[Begin]

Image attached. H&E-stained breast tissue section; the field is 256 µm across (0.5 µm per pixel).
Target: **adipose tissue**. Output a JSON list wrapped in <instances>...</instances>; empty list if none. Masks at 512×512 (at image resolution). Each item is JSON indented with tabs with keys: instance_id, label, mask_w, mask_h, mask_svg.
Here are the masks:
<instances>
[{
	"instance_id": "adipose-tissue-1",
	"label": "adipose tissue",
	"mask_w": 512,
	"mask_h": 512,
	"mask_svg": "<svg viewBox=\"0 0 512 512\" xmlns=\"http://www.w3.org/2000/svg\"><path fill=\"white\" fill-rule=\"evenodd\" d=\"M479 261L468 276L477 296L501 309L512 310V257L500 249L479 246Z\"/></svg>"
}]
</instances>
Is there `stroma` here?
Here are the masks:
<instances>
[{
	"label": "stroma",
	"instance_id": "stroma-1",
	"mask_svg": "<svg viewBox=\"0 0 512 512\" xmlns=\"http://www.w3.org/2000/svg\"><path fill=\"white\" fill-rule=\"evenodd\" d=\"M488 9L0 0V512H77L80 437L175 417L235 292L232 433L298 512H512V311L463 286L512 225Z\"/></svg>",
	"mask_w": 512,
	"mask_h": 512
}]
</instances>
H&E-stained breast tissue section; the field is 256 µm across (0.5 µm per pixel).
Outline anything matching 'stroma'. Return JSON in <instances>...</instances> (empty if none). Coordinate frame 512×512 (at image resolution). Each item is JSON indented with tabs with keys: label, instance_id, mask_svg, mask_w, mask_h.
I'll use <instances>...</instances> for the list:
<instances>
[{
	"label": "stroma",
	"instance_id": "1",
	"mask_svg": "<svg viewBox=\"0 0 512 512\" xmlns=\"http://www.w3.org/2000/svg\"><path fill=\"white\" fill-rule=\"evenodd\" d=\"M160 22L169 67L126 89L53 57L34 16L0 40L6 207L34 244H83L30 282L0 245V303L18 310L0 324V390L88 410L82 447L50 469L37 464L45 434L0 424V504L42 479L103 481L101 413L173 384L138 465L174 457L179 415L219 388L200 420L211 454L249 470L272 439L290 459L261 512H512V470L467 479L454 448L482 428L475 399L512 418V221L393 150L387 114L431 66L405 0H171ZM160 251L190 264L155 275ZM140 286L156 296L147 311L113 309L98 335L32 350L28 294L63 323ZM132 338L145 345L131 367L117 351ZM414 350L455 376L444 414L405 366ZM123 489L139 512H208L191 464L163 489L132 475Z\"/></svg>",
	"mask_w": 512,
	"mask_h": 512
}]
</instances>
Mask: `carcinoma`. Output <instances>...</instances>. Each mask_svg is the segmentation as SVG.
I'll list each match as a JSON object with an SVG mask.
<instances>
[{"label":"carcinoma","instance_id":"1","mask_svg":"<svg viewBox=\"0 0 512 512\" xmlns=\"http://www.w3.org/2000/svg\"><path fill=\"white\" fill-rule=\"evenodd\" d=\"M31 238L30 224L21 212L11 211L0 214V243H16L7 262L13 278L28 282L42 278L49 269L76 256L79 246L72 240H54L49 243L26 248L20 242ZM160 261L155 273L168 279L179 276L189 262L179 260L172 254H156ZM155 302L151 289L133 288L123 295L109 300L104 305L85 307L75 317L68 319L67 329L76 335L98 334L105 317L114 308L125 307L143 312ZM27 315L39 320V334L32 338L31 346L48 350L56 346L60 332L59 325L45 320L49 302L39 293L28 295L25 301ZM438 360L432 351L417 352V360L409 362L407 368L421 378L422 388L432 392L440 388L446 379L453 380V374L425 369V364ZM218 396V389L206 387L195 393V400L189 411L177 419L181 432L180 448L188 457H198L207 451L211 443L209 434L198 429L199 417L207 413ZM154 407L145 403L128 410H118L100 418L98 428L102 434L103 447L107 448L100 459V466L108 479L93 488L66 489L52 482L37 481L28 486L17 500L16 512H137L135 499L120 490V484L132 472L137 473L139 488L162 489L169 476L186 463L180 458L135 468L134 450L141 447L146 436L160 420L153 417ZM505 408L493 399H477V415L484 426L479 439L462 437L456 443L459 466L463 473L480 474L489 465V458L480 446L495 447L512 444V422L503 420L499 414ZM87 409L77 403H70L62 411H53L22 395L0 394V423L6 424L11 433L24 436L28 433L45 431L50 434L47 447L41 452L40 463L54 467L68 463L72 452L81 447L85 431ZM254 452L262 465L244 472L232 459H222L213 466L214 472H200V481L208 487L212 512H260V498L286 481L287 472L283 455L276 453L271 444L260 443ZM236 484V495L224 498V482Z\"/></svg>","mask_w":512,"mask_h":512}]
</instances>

[End]

● **Given exercise**
Copy every line of the records above that holds the word "across".

● **Solution**
Image attached. H&E-stained breast tissue section; the field is 256 µm across (0.5 µm per pixel).
H&E-stained breast tissue section; the field is 256 µm across (0.5 µm per pixel).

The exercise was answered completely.